Task directions: Pull each line containing "brown" out of the listing below.

Data section:
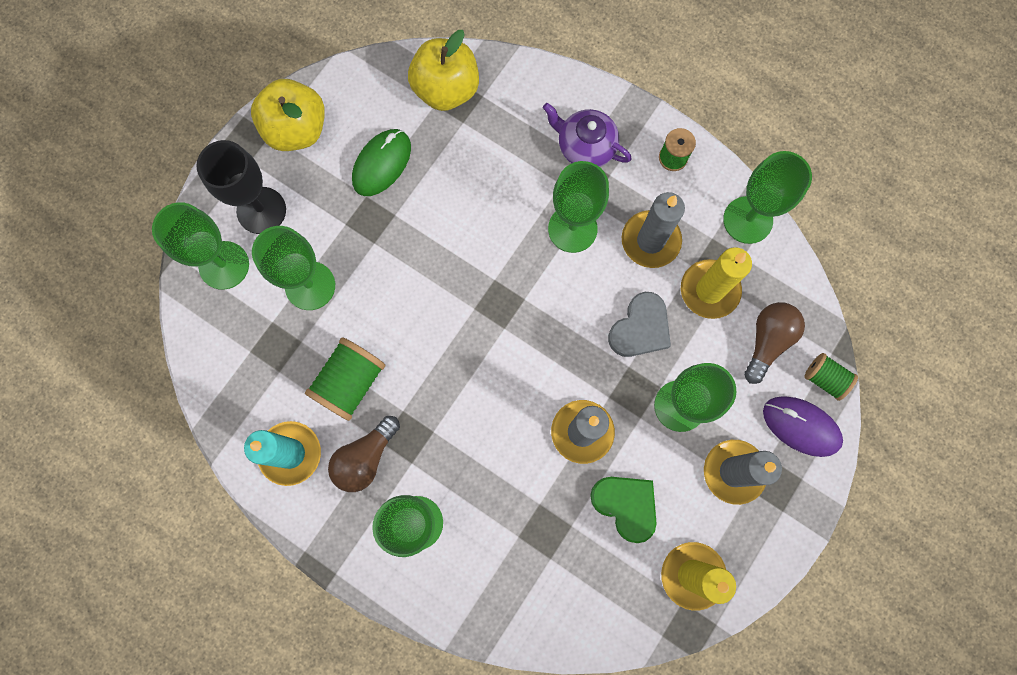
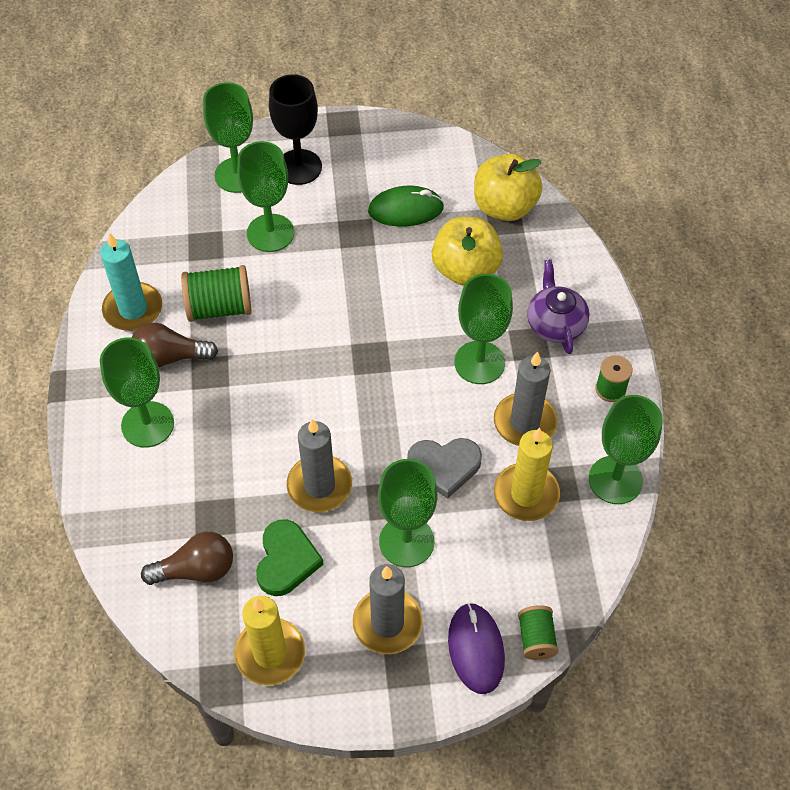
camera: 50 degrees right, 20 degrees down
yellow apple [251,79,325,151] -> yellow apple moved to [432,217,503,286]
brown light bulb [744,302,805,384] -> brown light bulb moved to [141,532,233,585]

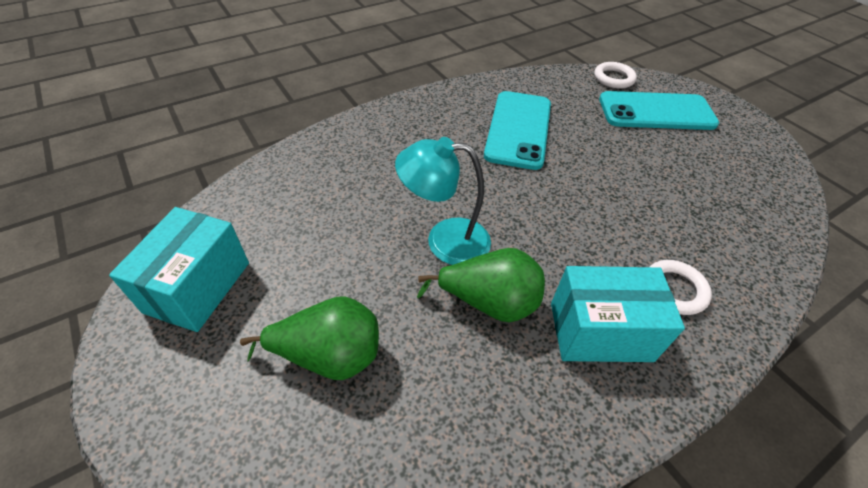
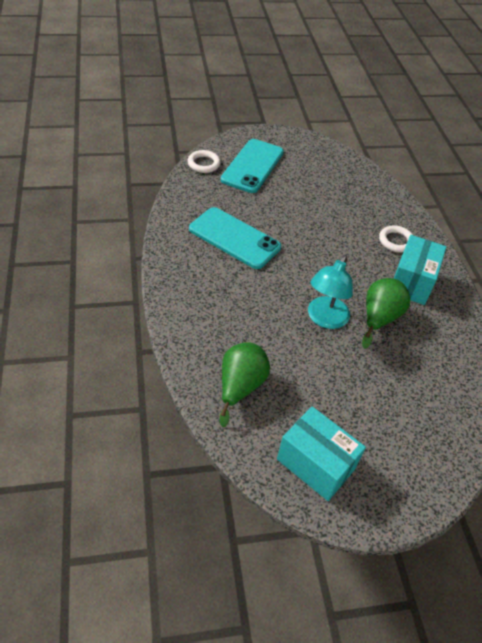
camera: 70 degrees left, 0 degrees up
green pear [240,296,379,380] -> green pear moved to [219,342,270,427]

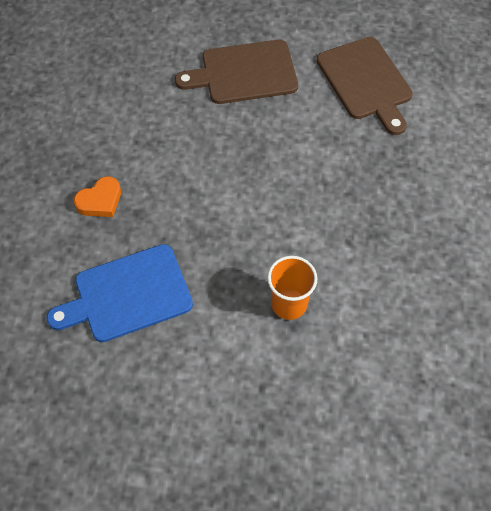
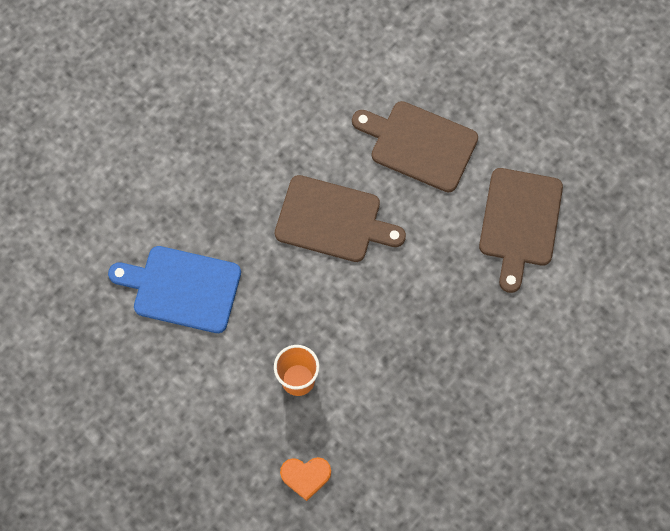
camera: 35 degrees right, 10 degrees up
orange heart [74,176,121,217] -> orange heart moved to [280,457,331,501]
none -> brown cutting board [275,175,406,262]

Task response:
brown light bulb [744,302,805,384] -> brown light bulb moved to [141,532,233,585]
none -> brown cutting board [275,175,406,262]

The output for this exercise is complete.